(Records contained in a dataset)
[Start of Attachment]
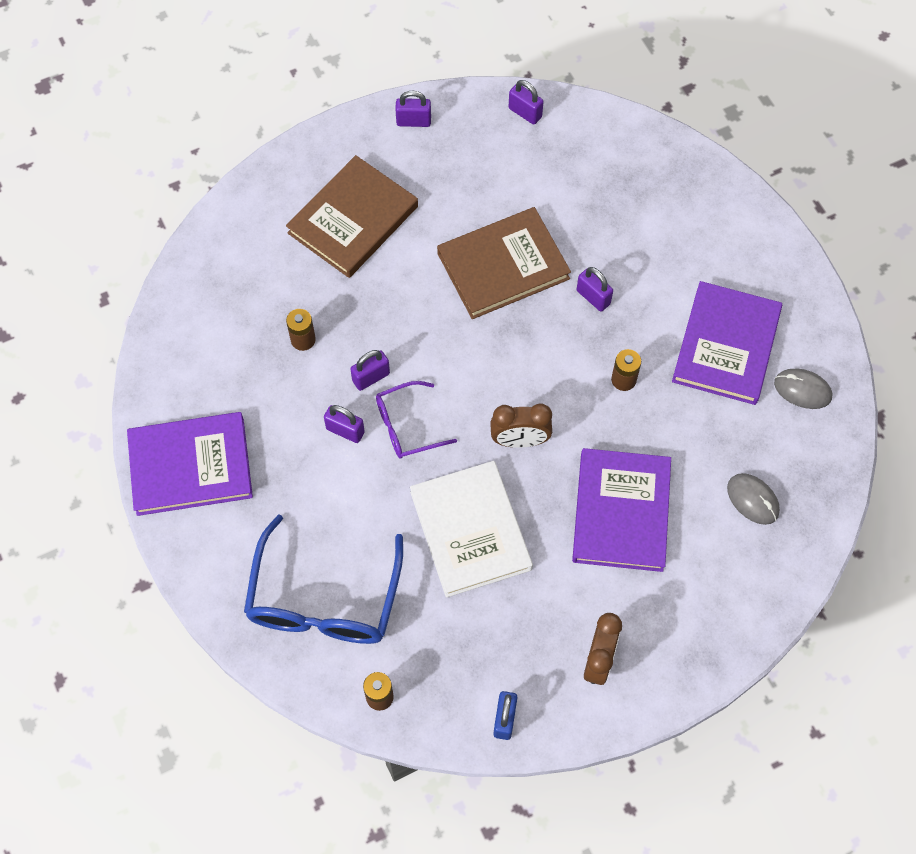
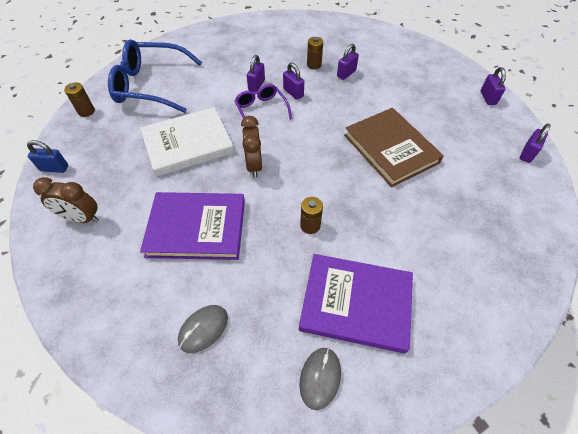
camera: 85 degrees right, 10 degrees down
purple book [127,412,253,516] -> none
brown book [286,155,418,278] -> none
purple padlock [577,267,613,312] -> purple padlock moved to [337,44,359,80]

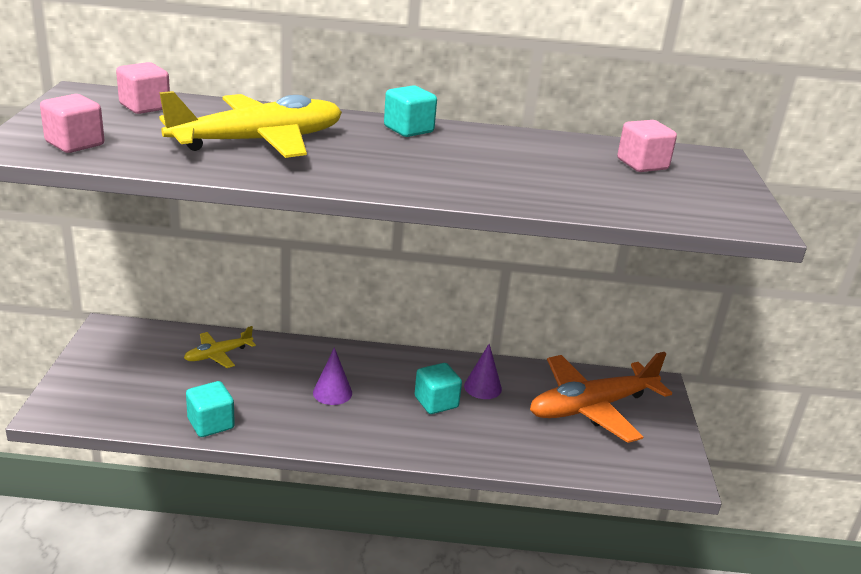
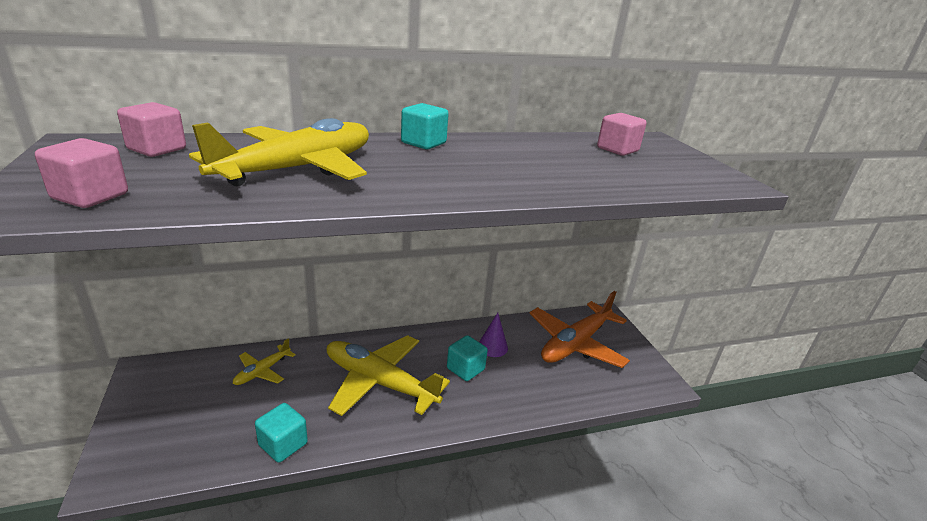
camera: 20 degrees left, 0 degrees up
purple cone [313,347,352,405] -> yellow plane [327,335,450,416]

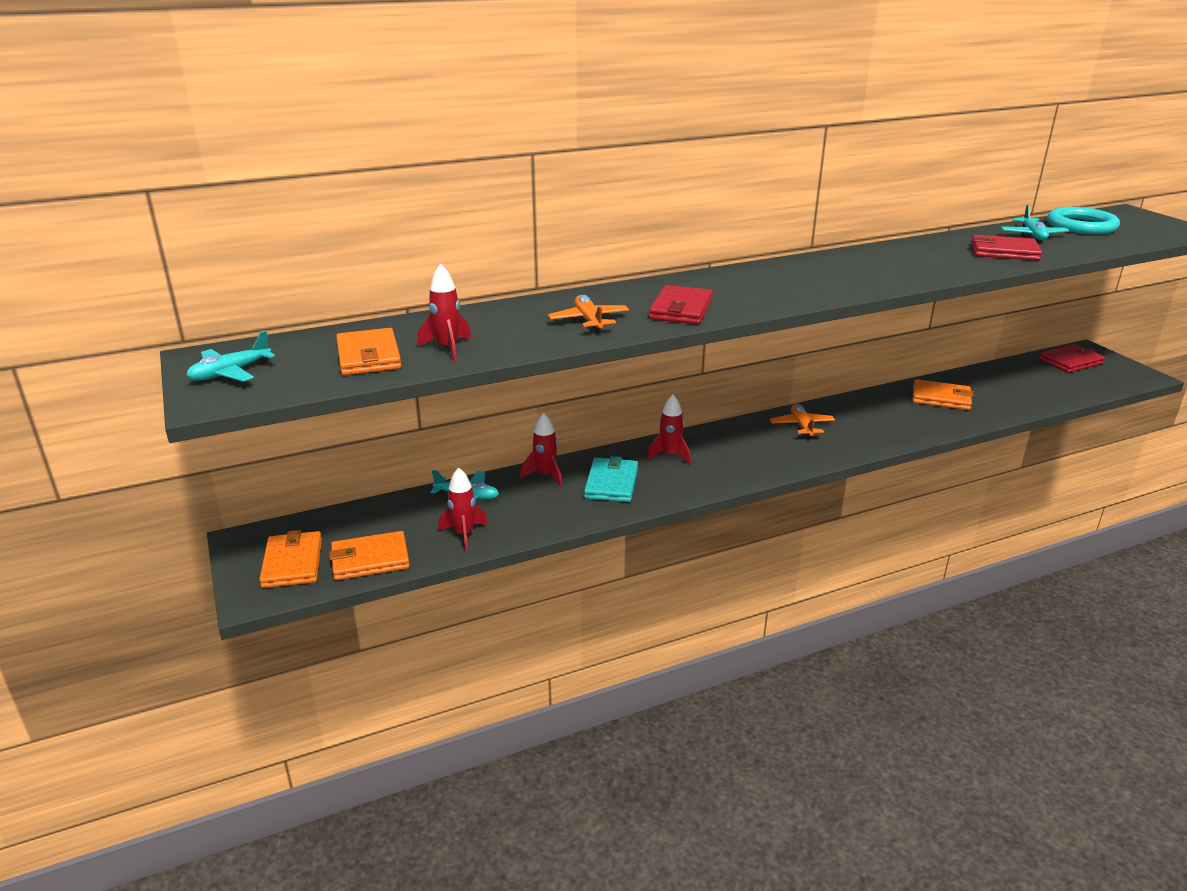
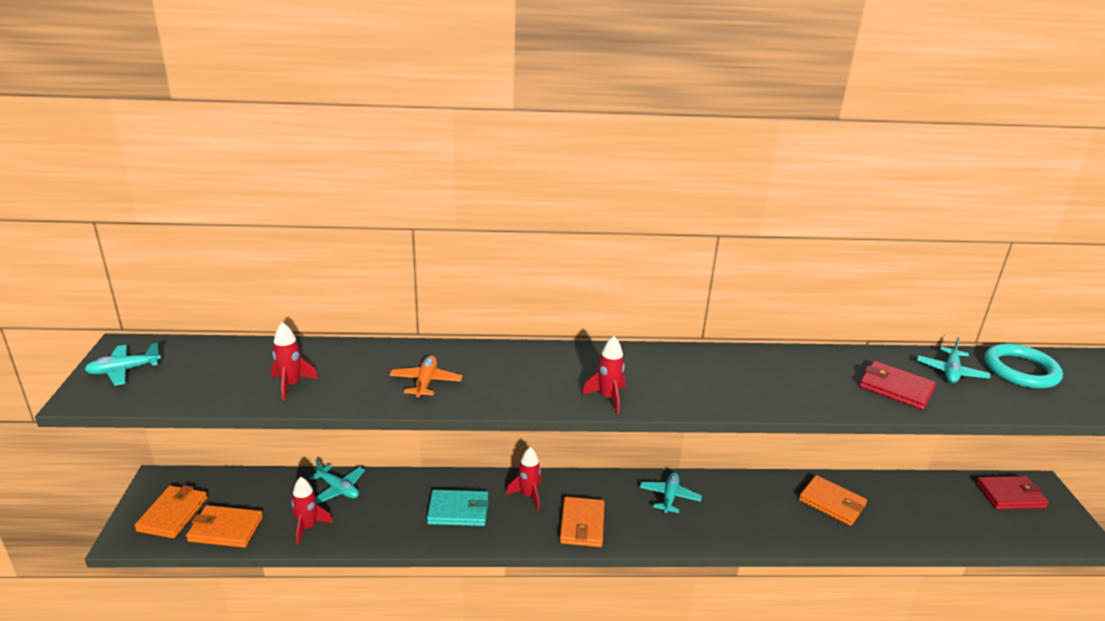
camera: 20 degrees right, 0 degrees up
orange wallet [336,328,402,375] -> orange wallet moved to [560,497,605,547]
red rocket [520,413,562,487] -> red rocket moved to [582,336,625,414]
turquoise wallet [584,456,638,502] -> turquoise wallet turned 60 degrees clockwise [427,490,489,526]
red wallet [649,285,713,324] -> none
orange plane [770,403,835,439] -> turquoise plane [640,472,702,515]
[End of Attachment]
_Work task_.
Nothing but the records above, exact and without pictures, should appear in the answer.

_Result_.
camera: 85 degrees right, 10 degrees down
purple book [127,412,253,516] -> none
brown book [286,155,418,278] -> none
purple padlock [577,267,613,312] -> purple padlock moved to [337,44,359,80]

camera: 20 degrees left, 0 degrees up
purple cone [313,347,352,405] -> yellow plane [327,335,450,416]

camera: 20 degrees right, 0 degrees up
orange wallet [336,328,402,375] -> orange wallet moved to [560,497,605,547]
red rocket [520,413,562,487] -> red rocket moved to [582,336,625,414]
turquoise wallet [584,456,638,502] -> turquoise wallet turned 60 degrees clockwise [427,490,489,526]
red wallet [649,285,713,324] -> none
orange plane [770,403,835,439] -> turquoise plane [640,472,702,515]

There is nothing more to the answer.